- _Task to complete_
Copy out each line of the data holding "none".

===== Entries provided =====

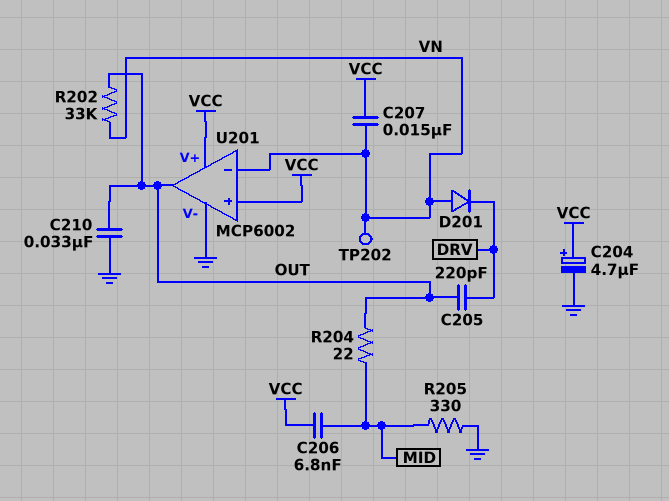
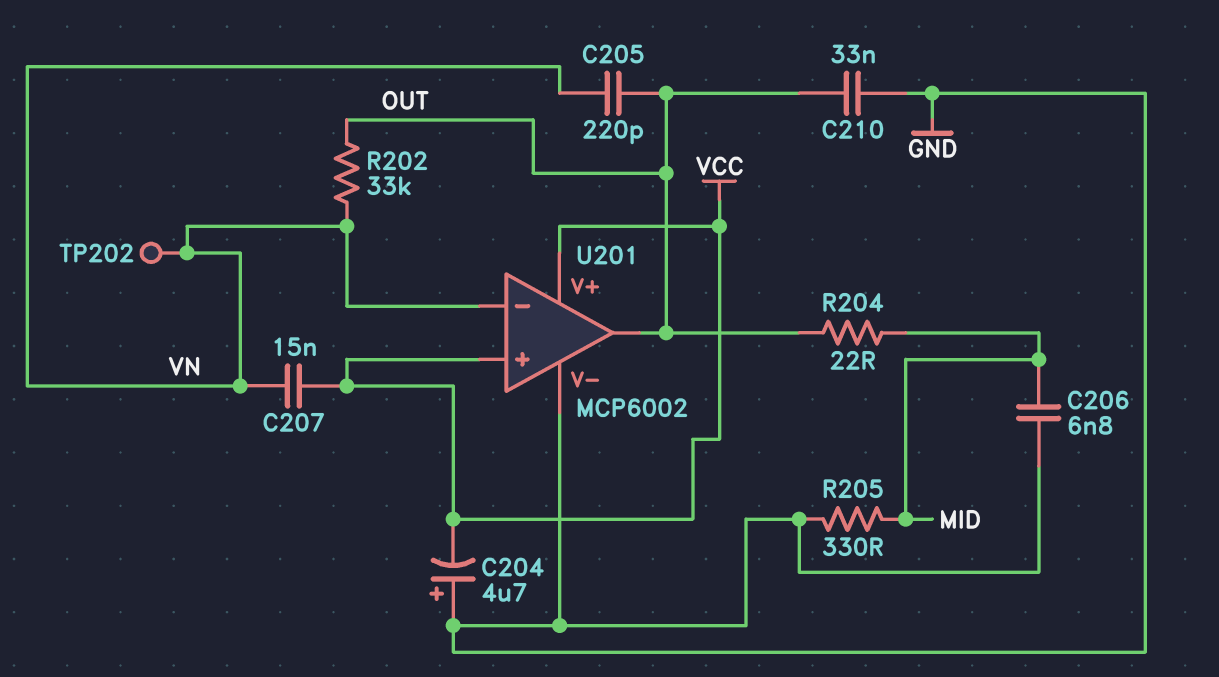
C204: 4.7uF (plus VCC, minus GND) -> 4.7uF (plus GND, minus VCC)
C205: 220pF (DRV, OUT) -> 220pF (OUT, VN)
C206: 6.8nF (MID, VCC) -> 6.8nF (GND, MID)
D201: diode (A VN, K DRV) -> none

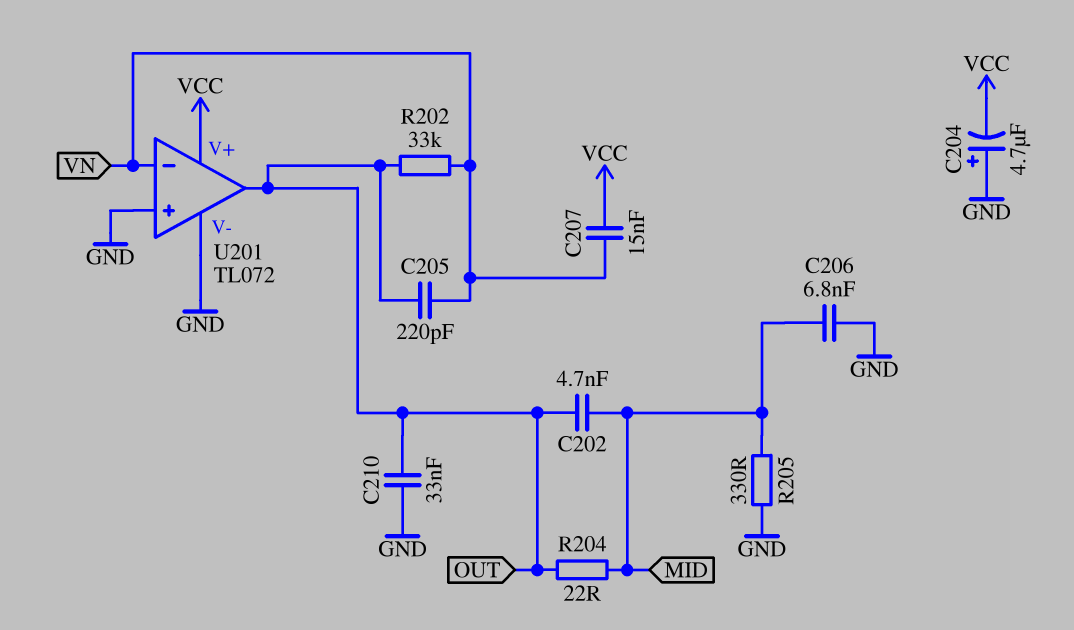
C202: none -> 4.7nF (MID, OUT)
TP202: test point (VN) -> none
U201: MCP6002 -> TL072
U201 pin in+: VCC -> GND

=====

- _Expected answer_
D201: diode (A VN, K DRV) -> none
C202: none -> 4.7nF (MID, OUT)
TP202: test point (VN) -> none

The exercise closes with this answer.